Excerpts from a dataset

╔══

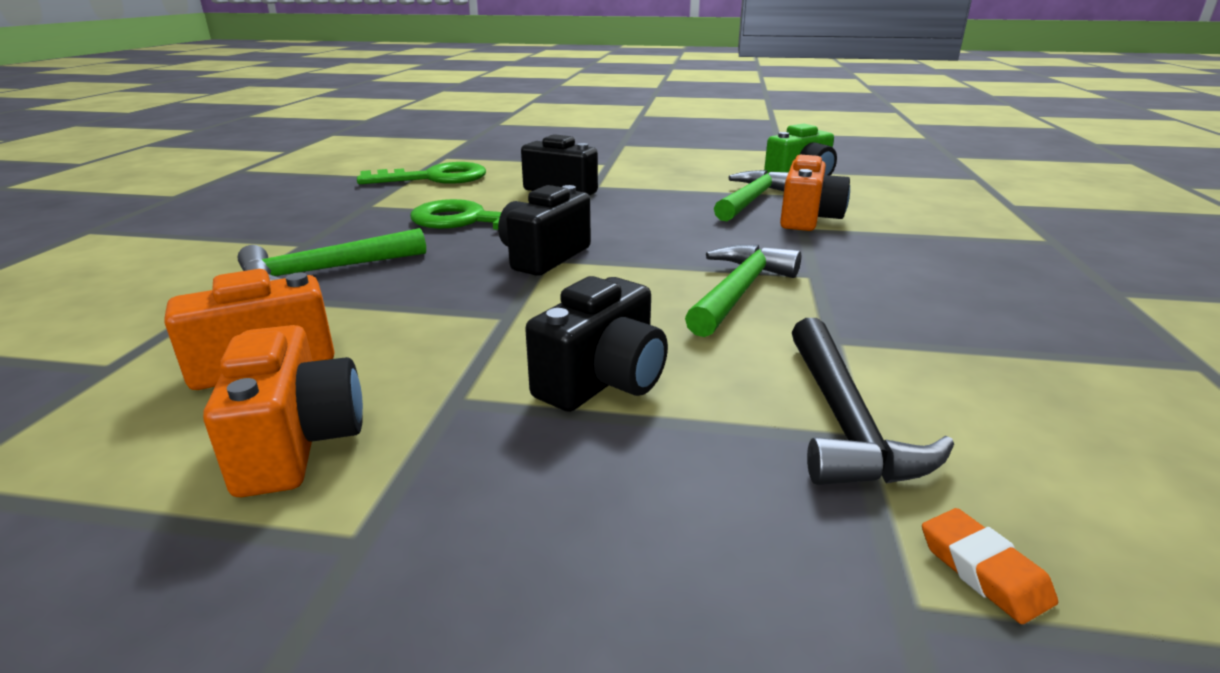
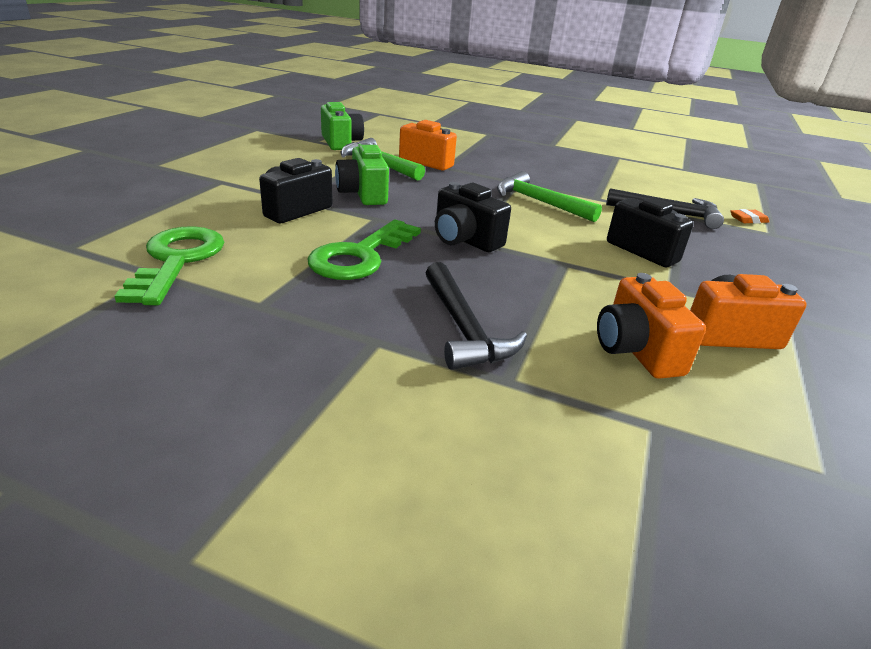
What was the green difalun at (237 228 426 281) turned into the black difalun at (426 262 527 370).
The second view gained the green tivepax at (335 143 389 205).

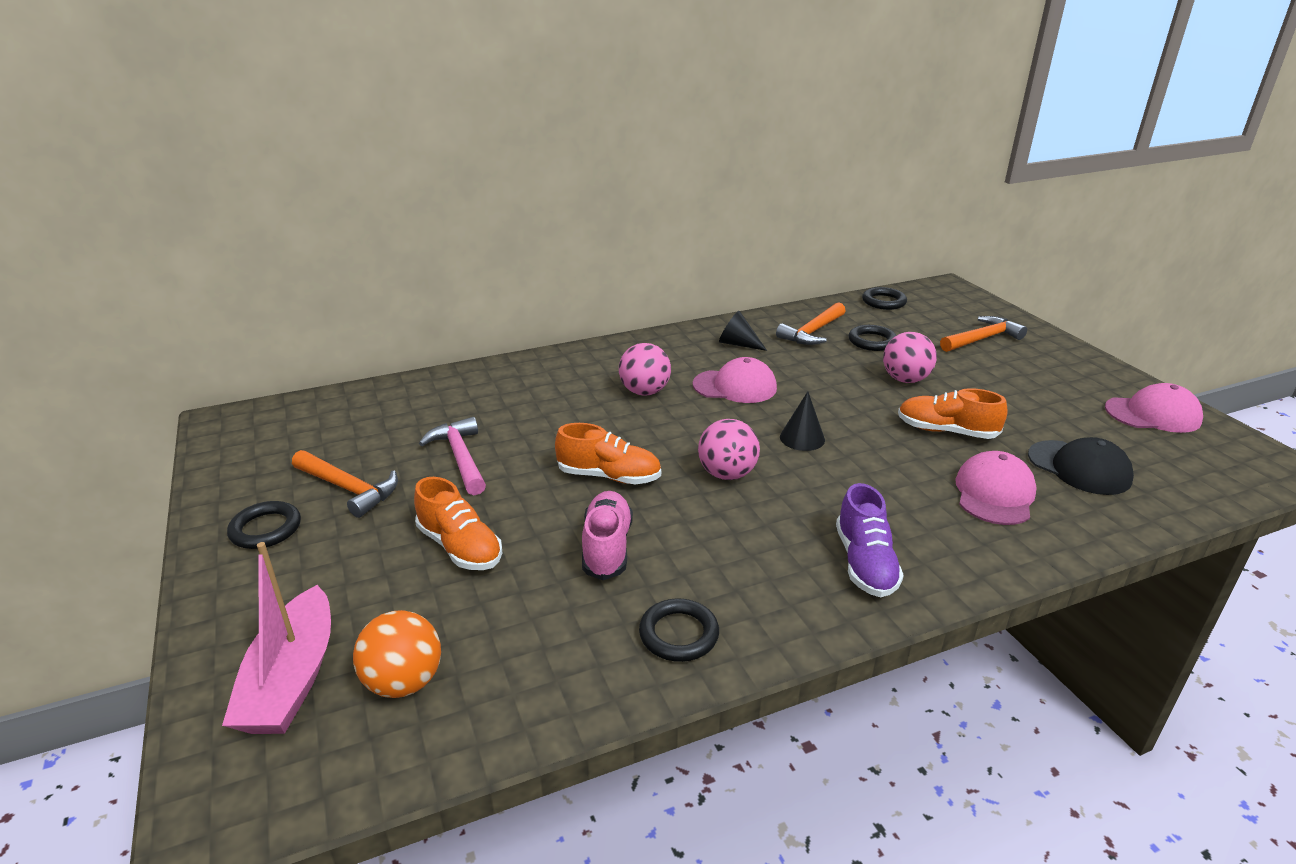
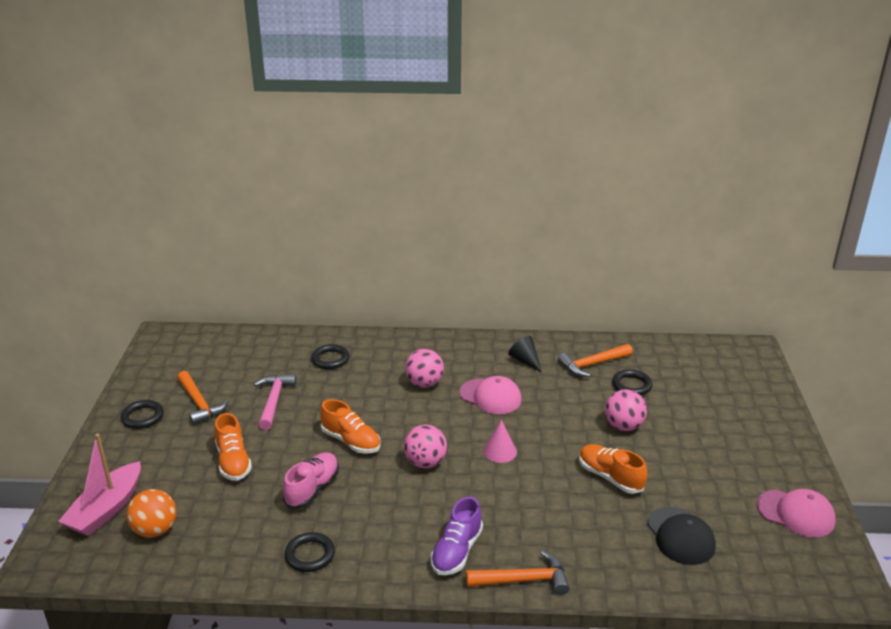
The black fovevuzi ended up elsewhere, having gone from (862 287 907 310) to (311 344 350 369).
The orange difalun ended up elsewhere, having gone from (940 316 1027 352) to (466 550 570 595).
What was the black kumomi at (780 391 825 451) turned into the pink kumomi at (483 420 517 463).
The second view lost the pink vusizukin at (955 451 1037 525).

╚══

# [Instructions for the task]
The last line of the entries marks the end, and the line with "The second view gained" marks the start. Output exactly those two lines and every line between them, nothing else, with the pictures left out.

# [Solution to this problem]
The second view gained the green tivepax at (335 143 389 205).

The black fovevuzi ended up elsewhere, having gone from (862 287 907 310) to (311 344 350 369).
The orange difalun ended up elsewhere, having gone from (940 316 1027 352) to (466 550 570 595).
What was the black kumomi at (780 391 825 451) turned into the pink kumomi at (483 420 517 463).
The second view lost the pink vusizukin at (955 451 1037 525).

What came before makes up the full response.